▶ _Aim of the task_
Reproduce the lines of the material exactly, excluding every image.

▶ _Data shown_
++++++

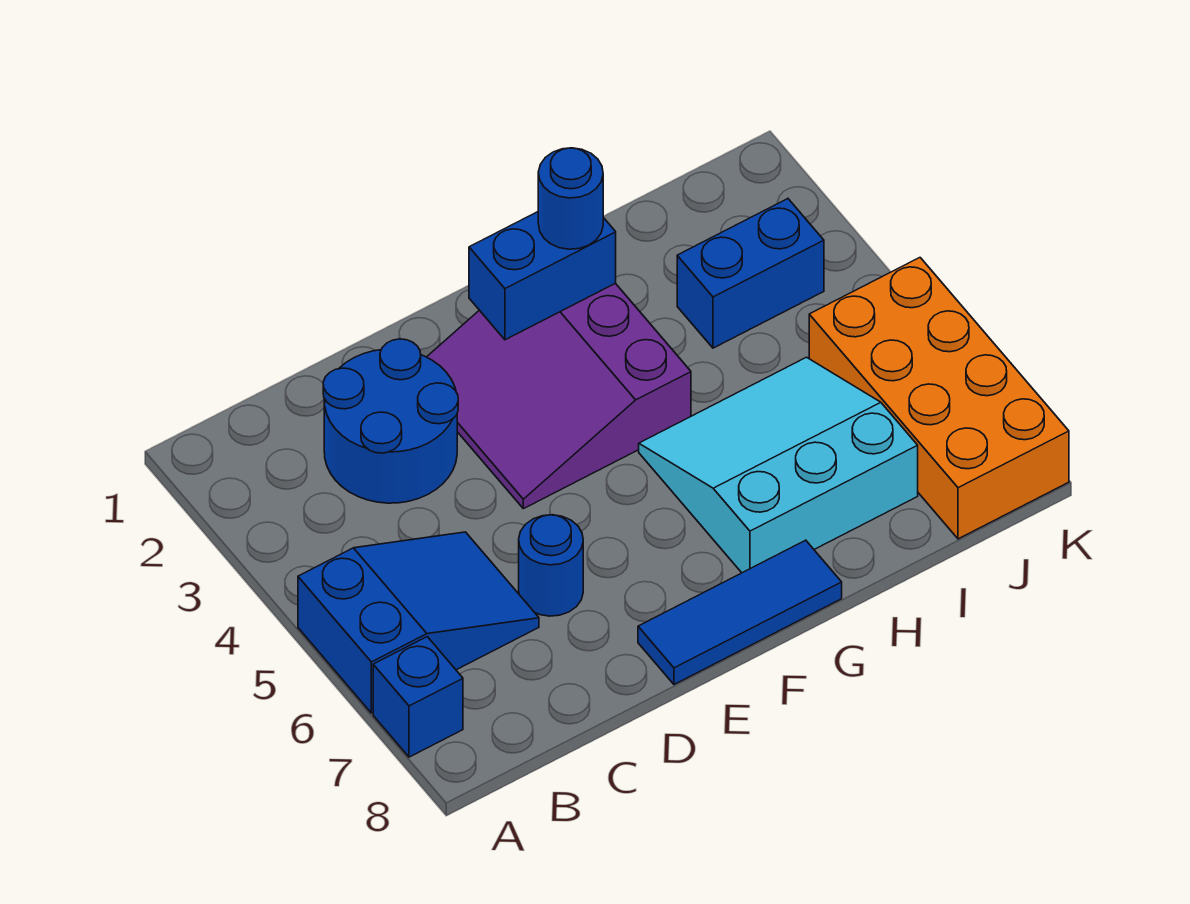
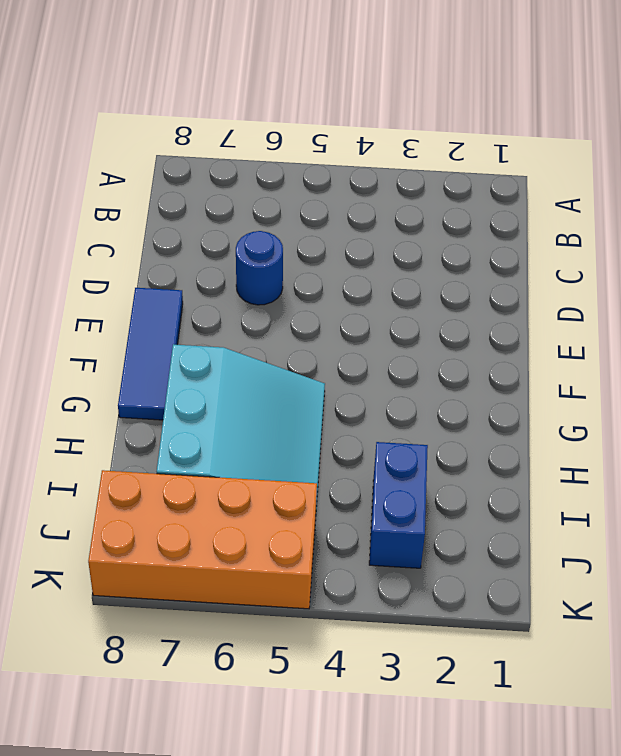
none -> blue slope A5:C6 level 1 top A
none -> blue brick A7 level 1

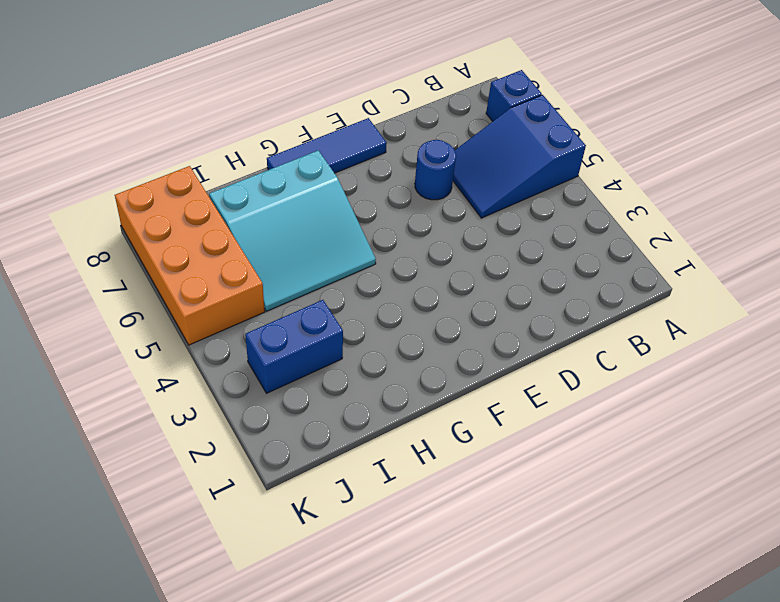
none -> blue round brick C2:D3 level 1
none -> purple slope E2:G4 level 1 top G

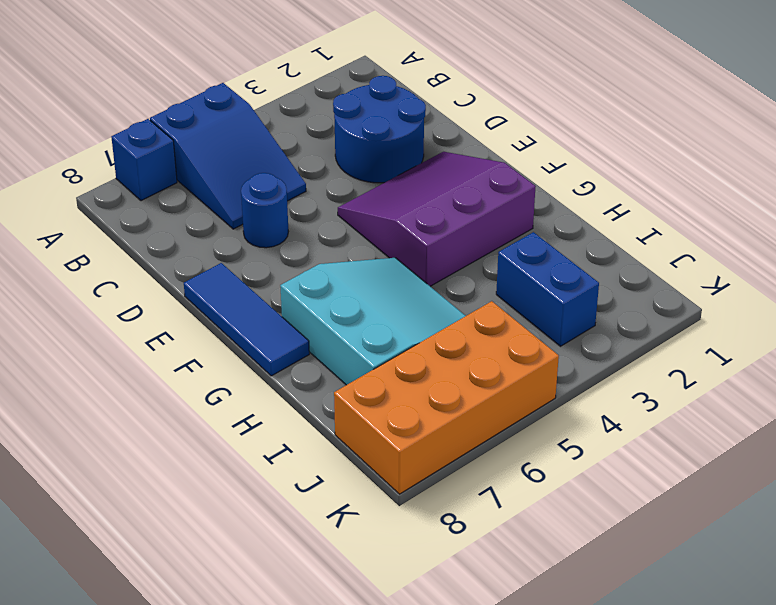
none -> blue brick F2:G2 level 2
none -> blue round brick G2 level 3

++++++

▶ _Problem solution_
none -> blue slope A5:C6 level 1 top A
none -> blue brick A7 level 1

none -> blue round brick C2:D3 level 1
none -> purple slope E2:G4 level 1 top G

none -> blue brick F2:G2 level 2
none -> blue round brick G2 level 3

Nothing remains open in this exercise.